§ **Data supplied**:
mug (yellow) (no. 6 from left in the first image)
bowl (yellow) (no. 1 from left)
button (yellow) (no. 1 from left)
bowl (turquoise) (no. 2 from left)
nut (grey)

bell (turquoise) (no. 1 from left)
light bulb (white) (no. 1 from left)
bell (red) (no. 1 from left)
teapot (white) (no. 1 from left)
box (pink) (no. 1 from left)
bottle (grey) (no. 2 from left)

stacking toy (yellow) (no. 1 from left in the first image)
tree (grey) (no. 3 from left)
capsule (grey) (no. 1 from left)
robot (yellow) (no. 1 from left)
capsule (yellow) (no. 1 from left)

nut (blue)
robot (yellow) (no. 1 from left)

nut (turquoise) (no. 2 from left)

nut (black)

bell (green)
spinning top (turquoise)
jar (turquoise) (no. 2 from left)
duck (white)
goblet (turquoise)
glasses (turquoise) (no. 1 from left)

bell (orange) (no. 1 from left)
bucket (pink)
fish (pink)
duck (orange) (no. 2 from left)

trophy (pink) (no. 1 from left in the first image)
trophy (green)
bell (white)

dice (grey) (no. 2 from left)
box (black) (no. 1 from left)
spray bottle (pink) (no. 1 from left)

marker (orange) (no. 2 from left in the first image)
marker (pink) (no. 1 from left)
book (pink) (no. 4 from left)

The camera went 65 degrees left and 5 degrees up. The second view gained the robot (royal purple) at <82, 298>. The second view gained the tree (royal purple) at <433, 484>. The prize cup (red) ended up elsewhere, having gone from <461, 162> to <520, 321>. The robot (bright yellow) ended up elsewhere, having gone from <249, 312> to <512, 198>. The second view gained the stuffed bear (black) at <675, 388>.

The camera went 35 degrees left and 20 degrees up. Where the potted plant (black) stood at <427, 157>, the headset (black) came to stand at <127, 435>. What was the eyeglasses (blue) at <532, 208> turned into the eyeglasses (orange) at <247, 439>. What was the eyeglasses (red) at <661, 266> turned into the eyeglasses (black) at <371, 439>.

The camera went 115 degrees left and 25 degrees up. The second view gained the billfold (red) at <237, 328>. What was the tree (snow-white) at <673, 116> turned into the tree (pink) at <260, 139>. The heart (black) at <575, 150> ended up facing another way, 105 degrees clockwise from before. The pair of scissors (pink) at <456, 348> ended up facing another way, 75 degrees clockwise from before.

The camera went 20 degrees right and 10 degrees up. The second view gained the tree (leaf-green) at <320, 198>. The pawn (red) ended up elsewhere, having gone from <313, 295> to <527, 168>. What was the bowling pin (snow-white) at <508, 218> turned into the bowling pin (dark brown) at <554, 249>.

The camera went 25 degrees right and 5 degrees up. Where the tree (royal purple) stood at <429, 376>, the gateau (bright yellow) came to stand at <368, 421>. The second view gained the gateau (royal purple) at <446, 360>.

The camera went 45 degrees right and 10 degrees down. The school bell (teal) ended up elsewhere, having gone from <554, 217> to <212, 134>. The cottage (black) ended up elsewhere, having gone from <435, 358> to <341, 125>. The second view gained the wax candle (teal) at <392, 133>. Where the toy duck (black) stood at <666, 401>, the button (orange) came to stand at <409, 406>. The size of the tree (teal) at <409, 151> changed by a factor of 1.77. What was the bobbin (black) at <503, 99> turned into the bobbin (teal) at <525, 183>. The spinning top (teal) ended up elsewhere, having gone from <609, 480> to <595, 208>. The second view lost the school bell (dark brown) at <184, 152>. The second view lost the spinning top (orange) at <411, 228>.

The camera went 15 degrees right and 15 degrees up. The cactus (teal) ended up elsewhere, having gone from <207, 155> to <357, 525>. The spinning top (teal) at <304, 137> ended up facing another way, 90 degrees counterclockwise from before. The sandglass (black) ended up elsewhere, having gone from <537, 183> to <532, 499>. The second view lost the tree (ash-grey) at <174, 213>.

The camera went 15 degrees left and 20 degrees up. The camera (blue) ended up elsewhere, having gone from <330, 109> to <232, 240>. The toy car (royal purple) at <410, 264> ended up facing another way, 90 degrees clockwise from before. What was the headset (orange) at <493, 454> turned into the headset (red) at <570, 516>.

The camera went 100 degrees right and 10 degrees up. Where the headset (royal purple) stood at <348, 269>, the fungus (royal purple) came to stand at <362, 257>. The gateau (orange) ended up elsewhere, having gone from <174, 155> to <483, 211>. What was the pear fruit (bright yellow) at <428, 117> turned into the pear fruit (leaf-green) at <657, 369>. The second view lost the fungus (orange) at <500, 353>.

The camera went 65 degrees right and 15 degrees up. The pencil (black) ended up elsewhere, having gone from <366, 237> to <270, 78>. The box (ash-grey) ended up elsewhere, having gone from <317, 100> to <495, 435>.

§ **Your objective**:
Each line above from the one with "button (yellow) (no. 1 from left)" up to and including the one with "bowl (turquoise) (no. 2 from left)" must be set down exactly, and no line outside that span may appear.

§ **Solution for this exercise**:
button (yellow) (no. 1 from left)
bowl (turquoise) (no. 2 from left)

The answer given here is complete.